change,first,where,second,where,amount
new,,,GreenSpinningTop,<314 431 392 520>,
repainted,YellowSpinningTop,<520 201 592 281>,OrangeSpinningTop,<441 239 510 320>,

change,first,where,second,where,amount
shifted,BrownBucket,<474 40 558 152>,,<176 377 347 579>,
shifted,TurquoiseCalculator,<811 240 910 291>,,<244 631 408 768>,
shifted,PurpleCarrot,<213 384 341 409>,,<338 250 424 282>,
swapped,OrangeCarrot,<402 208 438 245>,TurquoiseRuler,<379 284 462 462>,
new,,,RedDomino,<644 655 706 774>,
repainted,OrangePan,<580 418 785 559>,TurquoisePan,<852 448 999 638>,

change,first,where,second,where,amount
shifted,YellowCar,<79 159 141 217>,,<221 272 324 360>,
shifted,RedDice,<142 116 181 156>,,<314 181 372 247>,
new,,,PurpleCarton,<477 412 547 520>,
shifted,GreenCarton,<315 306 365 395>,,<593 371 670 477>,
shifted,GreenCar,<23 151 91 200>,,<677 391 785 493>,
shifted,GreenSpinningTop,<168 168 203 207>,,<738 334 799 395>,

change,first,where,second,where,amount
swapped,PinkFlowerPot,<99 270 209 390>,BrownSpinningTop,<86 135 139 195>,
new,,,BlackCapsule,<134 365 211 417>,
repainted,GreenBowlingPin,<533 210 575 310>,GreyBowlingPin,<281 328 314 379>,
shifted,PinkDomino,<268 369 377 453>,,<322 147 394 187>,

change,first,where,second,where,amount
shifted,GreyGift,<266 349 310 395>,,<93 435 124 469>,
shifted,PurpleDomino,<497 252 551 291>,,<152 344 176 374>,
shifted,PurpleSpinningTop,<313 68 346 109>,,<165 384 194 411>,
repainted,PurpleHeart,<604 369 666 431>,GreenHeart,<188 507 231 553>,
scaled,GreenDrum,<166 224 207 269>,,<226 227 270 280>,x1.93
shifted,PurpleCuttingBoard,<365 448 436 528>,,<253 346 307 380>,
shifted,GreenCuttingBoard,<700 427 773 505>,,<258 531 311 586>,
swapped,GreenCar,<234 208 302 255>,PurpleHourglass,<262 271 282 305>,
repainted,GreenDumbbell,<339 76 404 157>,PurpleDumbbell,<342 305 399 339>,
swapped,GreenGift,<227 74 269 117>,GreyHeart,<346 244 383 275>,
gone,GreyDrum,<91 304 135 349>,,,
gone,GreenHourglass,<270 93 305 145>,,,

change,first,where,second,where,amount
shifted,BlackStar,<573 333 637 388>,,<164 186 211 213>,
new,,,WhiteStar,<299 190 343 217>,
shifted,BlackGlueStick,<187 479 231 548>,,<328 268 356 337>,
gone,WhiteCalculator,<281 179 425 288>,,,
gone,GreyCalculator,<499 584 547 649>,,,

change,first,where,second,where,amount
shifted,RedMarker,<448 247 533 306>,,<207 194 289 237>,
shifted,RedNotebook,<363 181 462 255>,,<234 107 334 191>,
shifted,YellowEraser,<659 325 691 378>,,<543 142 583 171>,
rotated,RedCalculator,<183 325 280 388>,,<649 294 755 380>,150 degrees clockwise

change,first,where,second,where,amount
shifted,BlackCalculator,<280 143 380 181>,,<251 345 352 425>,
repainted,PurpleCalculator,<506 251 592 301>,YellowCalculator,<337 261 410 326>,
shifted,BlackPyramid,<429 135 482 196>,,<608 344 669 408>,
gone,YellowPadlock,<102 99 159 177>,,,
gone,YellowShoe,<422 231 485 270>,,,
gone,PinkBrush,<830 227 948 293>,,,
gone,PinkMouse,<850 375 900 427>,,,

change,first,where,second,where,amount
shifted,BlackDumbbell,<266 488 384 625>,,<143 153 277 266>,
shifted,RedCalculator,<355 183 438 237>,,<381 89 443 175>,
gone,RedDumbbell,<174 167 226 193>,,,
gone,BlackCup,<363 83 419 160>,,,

### EXERCISE PROMPT:
The lines wanted are those from the one holding "shifted,YellowEraser,<659 325 691" through the final line of the listing; print them exactly.

### EXERCISE ANSWER:
shifted,YellowEraser,<659 325 691 378>,,<543 142 583 171>,
rotated,RedCalculator,<183 325 280 388>,,<649 294 755 380>,150 degrees clockwise

change,first,where,second,where,amount
shifted,BlackCalculator,<280 143 380 181>,,<251 345 352 425>,
repainted,PurpleCalculator,<506 251 592 301>,YellowCalculator,<337 261 410 326>,
shifted,BlackPyramid,<429 135 482 196>,,<608 344 669 408>,
gone,YellowPadlock,<102 99 159 177>,,,
gone,YellowShoe,<422 231 485 270>,,,
gone,PinkBrush,<830 227 948 293>,,,
gone,PinkMouse,<850 375 900 427>,,,

change,first,where,second,where,amount
shifted,BlackDumbbell,<266 488 384 625>,,<143 153 277 266>,
shifted,RedCalculator,<355 183 438 237>,,<381 89 443 175>,
gone,RedDumbbell,<174 167 226 193>,,,
gone,BlackCup,<363 83 419 160>,,,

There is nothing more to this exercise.